*** Task data ***

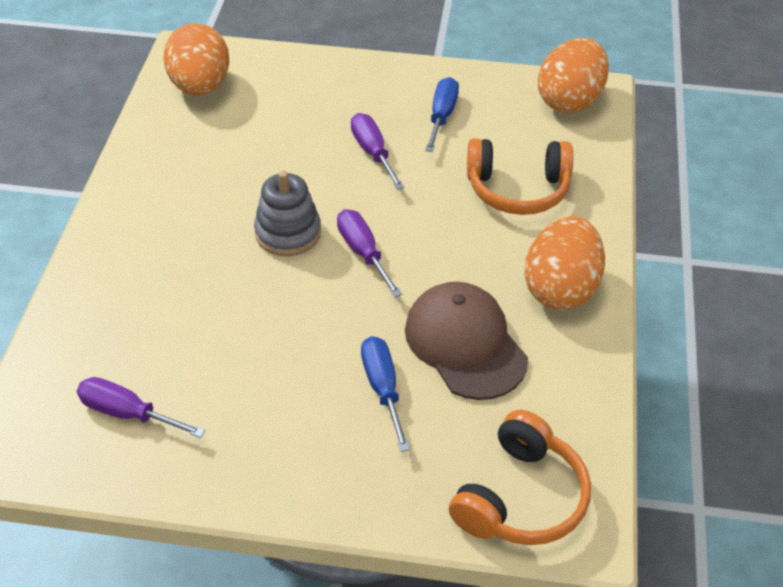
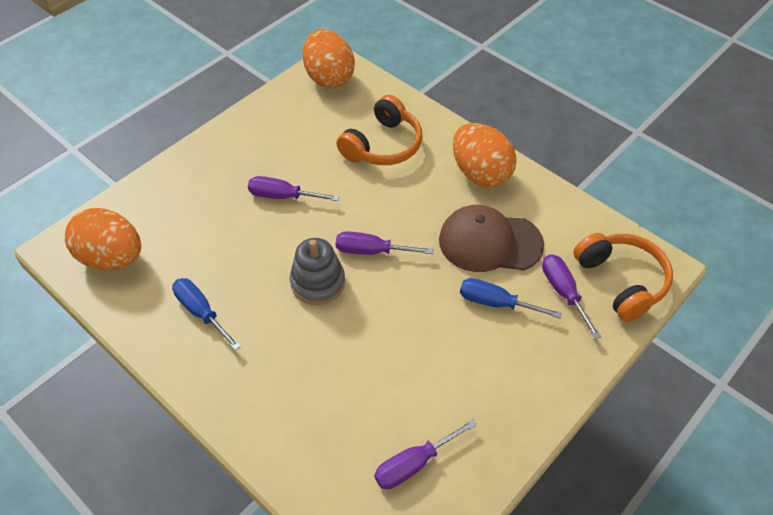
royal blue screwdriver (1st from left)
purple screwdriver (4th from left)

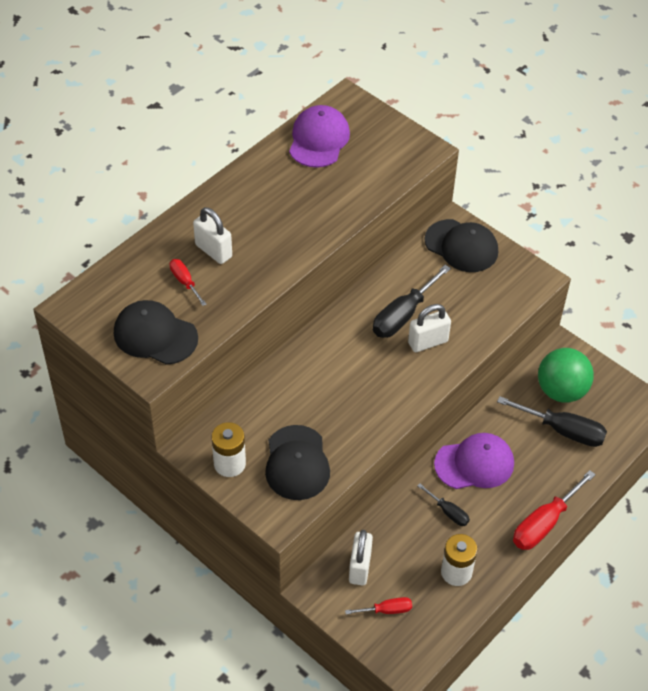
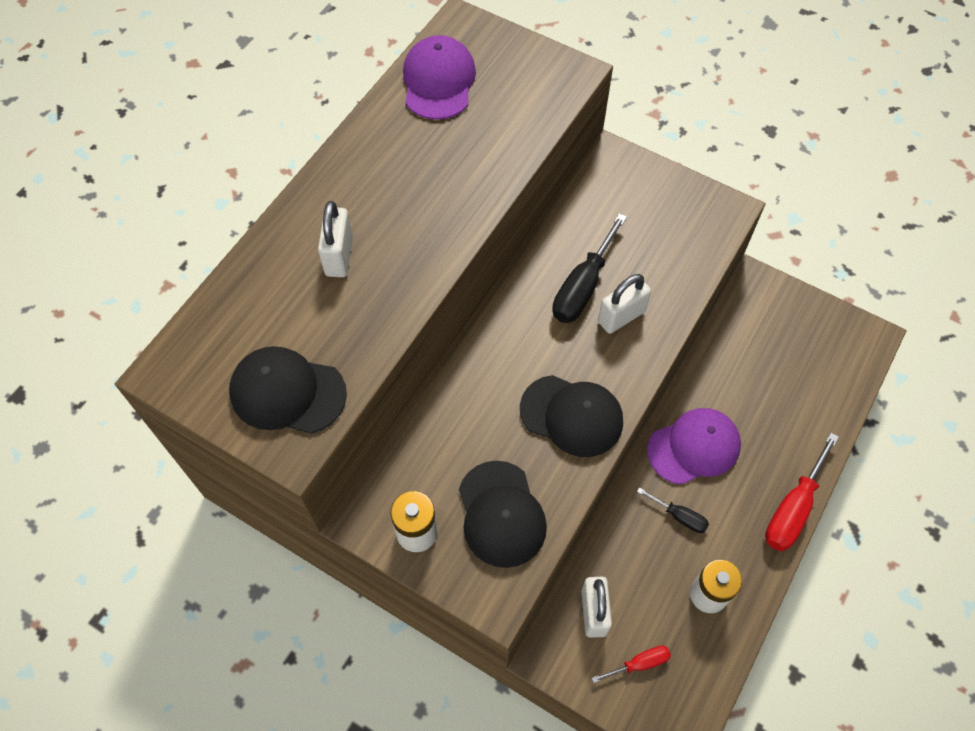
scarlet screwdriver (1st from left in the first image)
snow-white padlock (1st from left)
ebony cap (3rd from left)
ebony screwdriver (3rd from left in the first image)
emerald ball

***

Please transcribe each line above exactly, but leave the images out.

- Task solution
royal blue screwdriver (1st from left)
purple screwdriver (4th from left)

scarlet screwdriver (1st from left in the first image)
snow-white padlock (1st from left)
ebony cap (3rd from left)
ebony screwdriver (3rd from left in the first image)
emerald ball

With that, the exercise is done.